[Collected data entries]
----

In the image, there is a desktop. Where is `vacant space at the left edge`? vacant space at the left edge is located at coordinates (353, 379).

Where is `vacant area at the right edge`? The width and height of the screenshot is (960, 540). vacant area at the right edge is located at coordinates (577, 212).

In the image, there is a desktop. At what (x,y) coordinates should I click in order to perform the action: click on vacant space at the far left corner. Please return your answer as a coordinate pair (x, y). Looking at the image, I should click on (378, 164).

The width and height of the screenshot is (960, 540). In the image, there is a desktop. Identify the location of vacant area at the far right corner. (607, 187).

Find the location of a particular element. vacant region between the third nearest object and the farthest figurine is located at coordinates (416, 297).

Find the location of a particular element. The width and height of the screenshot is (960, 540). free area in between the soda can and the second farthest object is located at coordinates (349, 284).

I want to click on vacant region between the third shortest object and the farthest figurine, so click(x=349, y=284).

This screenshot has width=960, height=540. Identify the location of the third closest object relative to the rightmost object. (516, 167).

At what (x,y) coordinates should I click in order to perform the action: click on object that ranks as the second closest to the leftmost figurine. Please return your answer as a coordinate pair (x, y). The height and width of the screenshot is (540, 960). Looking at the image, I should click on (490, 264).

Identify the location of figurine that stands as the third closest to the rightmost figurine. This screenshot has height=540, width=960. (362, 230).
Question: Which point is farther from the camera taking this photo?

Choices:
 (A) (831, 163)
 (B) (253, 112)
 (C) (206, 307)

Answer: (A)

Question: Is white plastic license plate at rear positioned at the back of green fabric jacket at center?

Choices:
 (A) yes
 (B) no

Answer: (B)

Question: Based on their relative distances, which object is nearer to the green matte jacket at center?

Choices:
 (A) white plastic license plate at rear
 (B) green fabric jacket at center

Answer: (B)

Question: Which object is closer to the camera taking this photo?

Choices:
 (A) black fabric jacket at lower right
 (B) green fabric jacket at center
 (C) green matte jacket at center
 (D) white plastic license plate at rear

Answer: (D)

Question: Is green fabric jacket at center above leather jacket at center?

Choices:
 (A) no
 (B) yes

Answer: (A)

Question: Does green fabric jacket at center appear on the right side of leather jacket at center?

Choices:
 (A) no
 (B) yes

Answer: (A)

----

**EXERCISE DETAILS**
Format all of the data above as a numbered list with one line per item, leaving out the blank lines.

**EXERCISE OUTPUT**
1. In the image, there is a desktop. Where is `vacant space at the left edge`? vacant space at the left edge is located at coordinates (353, 379).
2. Where is `vacant area at the right edge`? The width and height of the screenshot is (960, 540). vacant area at the right edge is located at coordinates (577, 212).
3. In the image, there is a desktop. At what (x,y) coordinates should I click in order to perform the action: click on vacant space at the far left corner. Please return your answer as a coordinate pair (x, y). Looking at the image, I should click on (378, 164).
4. The width and height of the screenshot is (960, 540). In the image, there is a desktop. Identify the location of vacant area at the far right corner. (607, 187).
5. Find the location of a particular element. vacant region between the third nearest object and the farthest figurine is located at coordinates (416, 297).
6. Find the location of a particular element. The width and height of the screenshot is (960, 540). free area in between the soda can and the second farthest object is located at coordinates (349, 284).
7. I want to click on vacant region between the third shortest object and the farthest figurine, so click(x=349, y=284).
8. This screenshot has width=960, height=540. Identify the location of the third closest object relative to the rightmost object. (516, 167).
9. At what (x,y) coordinates should I click in order to perform the action: click on object that ranks as the second closest to the leftmost figurine. Please return your answer as a coordinate pair (x, y). The height and width of the screenshot is (540, 960). Looking at the image, I should click on (490, 264).
10. Identify the location of figurine that stands as the third closest to the rightmost figurine. This screenshot has height=540, width=960. (362, 230).
11. Question: Which point is farther from the camera taking this photo?
12. Choices:
13.  (A) (831, 163)
14.  (B) (253, 112)
15.  (C) (206, 307)
16. Answer: (A)
17. Question: Is white plastic license plate at rear positioned at the back of green fabric jacket at center?
18. Choices:
19.  (A) yes
20.  (B) no
21. Answer: (B)
22. Question: Based on their relative distances, which object is nearer to the green matte jacket at center?
23. Choices:
24.  (A) white plastic license plate at rear
25.  (B) green fabric jacket at center
26. Answer: (B)
27. Question: Which object is closer to the camera taking this photo?
28. Choices:
29.  (A) black fabric jacket at lower right
30.  (B) green fabric jacket at center
31.  (C) green matte jacket at center
32.  (D) white plastic license plate at rear
33. Answer: (D)
34. Question: Is green fabric jacket at center above leather jacket at center?
35. Choices:
36.  (A) no
37.  (B) yes
38. Answer: (A)
39. Question: Does green fabric jacket at center appear on the right side of leather jacket at center?
40. Choices:
41.  (A) no
42.  (B) yes
43. Answer: (A)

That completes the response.